§ **Data extract**:
● ● ● ● ● ● ●
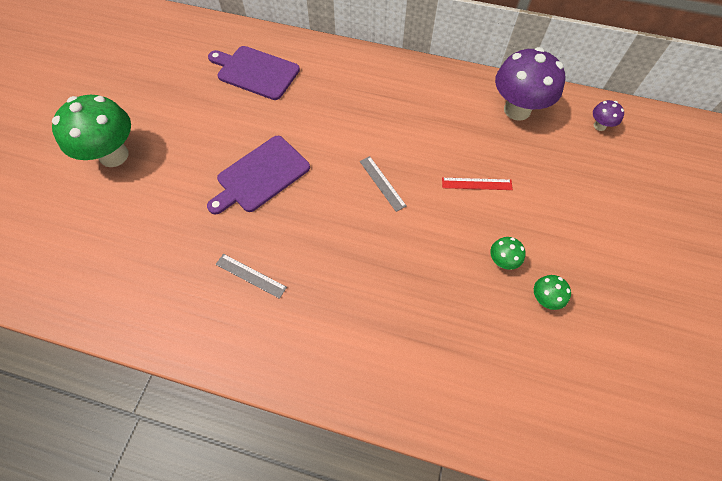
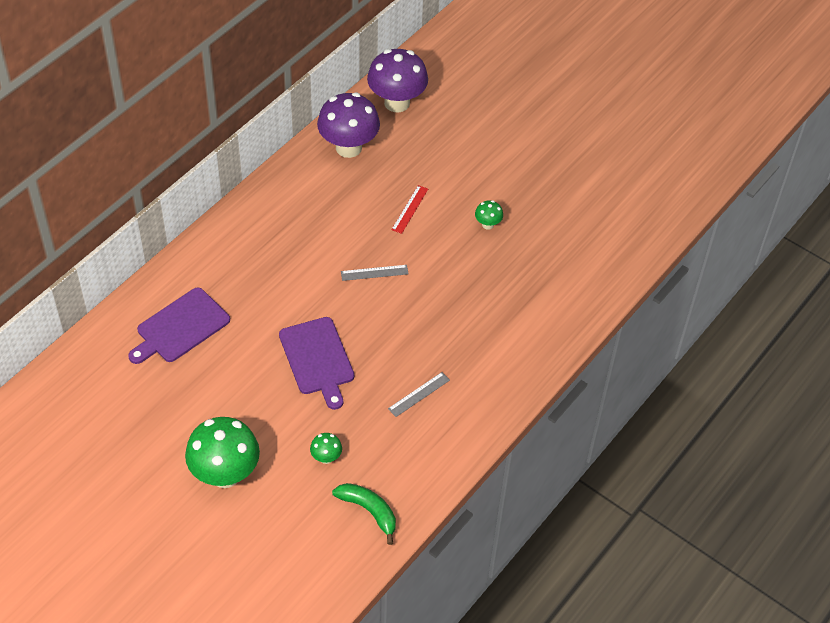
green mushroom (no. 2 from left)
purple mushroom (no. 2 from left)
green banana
● ● ● ● ● ● ●
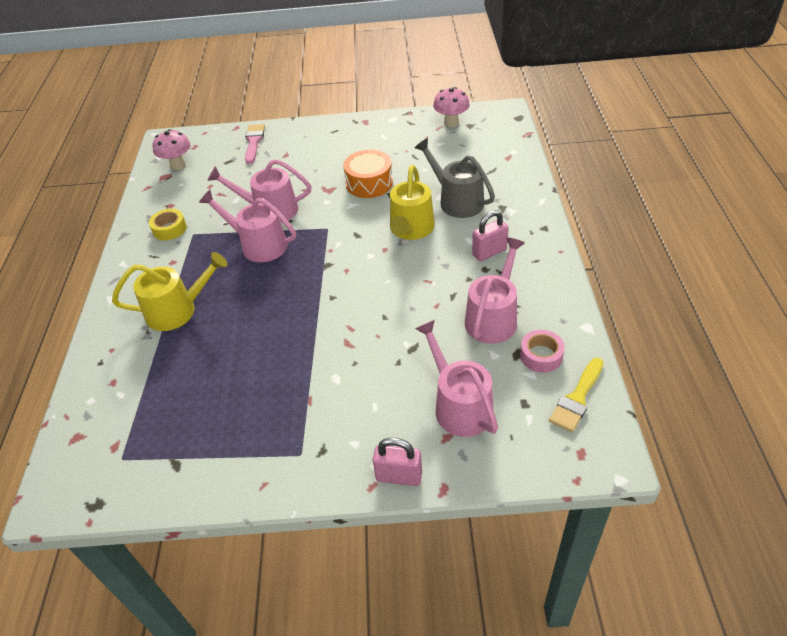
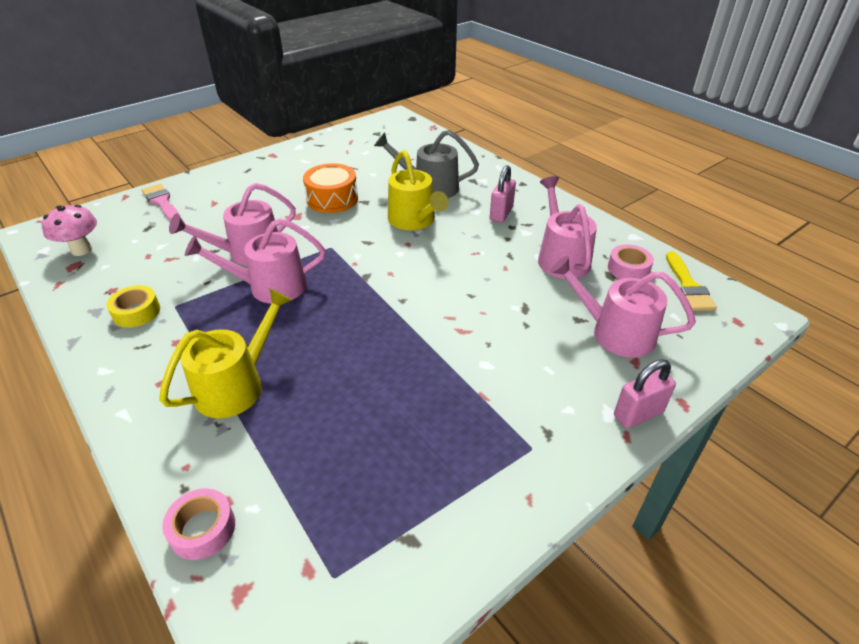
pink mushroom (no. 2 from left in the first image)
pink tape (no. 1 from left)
● ● ● ● ● ● ●
§ **Problem statement**:
The response should hold exactly the lines starting at the line with "green mushroom (no. 2 from left)" and ending at the line with "green banana", and no other line of the material above.

§ **Task output**:
green mushroom (no. 2 from left)
purple mushroom (no. 2 from left)
green banana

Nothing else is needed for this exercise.